§ WHAT IS BEING ASKED: Only the lines below from the one containing "hourglass (pink) 492" to the one containing "drum (green) 1065" should be repeated, both included and unchanged.

Saved data entries

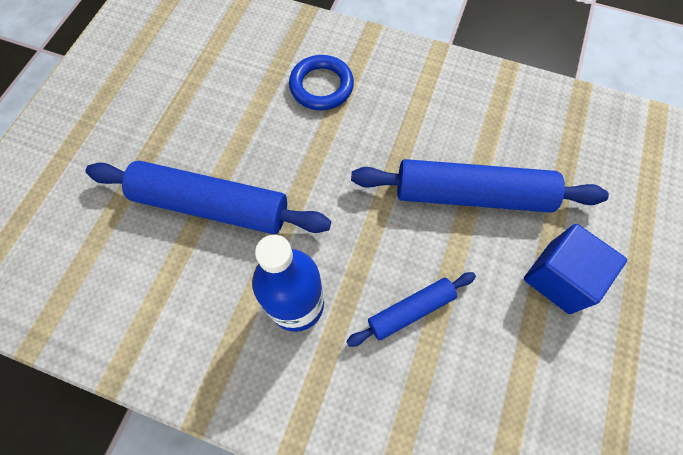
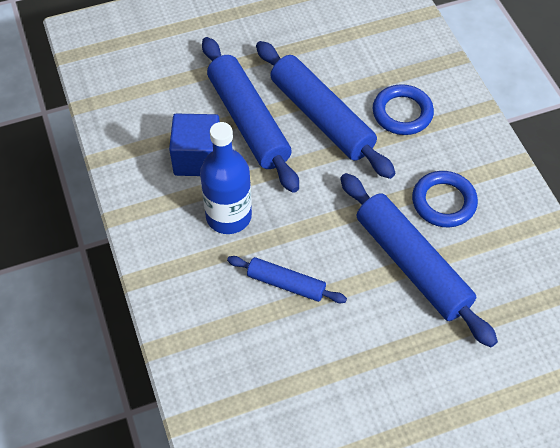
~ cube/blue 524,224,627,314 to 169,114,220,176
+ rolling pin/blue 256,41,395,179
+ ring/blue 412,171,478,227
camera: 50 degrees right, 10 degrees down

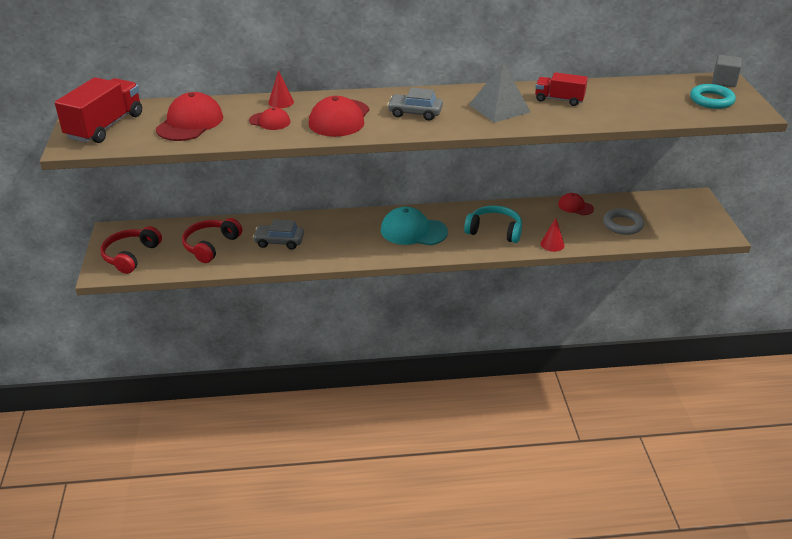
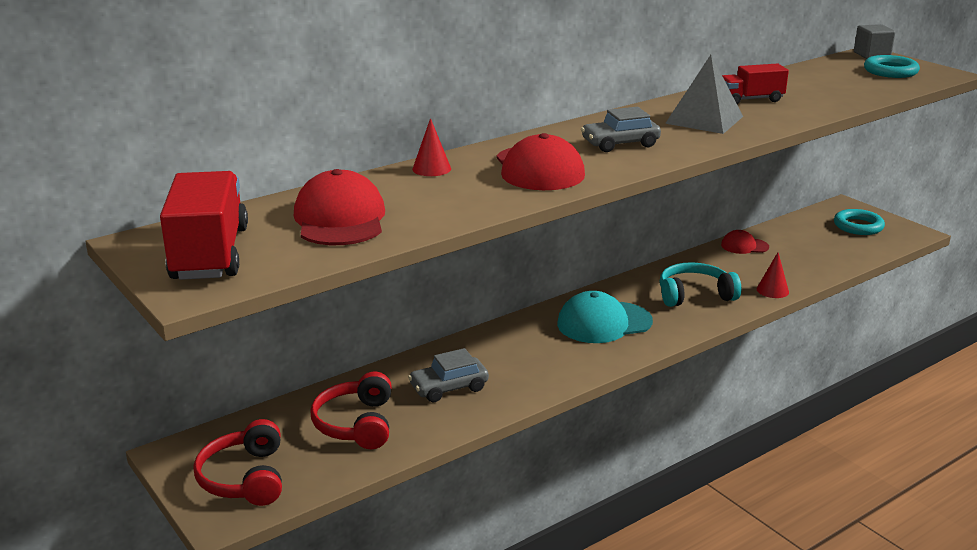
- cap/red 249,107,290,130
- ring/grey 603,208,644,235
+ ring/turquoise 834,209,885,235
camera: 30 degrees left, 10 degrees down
* * *
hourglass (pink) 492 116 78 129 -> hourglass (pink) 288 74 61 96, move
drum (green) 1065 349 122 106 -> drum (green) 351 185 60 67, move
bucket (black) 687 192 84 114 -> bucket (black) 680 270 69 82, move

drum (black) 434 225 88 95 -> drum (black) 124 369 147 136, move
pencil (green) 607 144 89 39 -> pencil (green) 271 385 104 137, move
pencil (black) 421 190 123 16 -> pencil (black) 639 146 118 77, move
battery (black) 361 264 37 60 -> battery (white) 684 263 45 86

§ REPLY:
hourglass (pink) 492 116 78 129 -> hourglass (pink) 288 74 61 96, move
drum (green) 1065 349 122 106 -> drum (green) 351 185 60 67, move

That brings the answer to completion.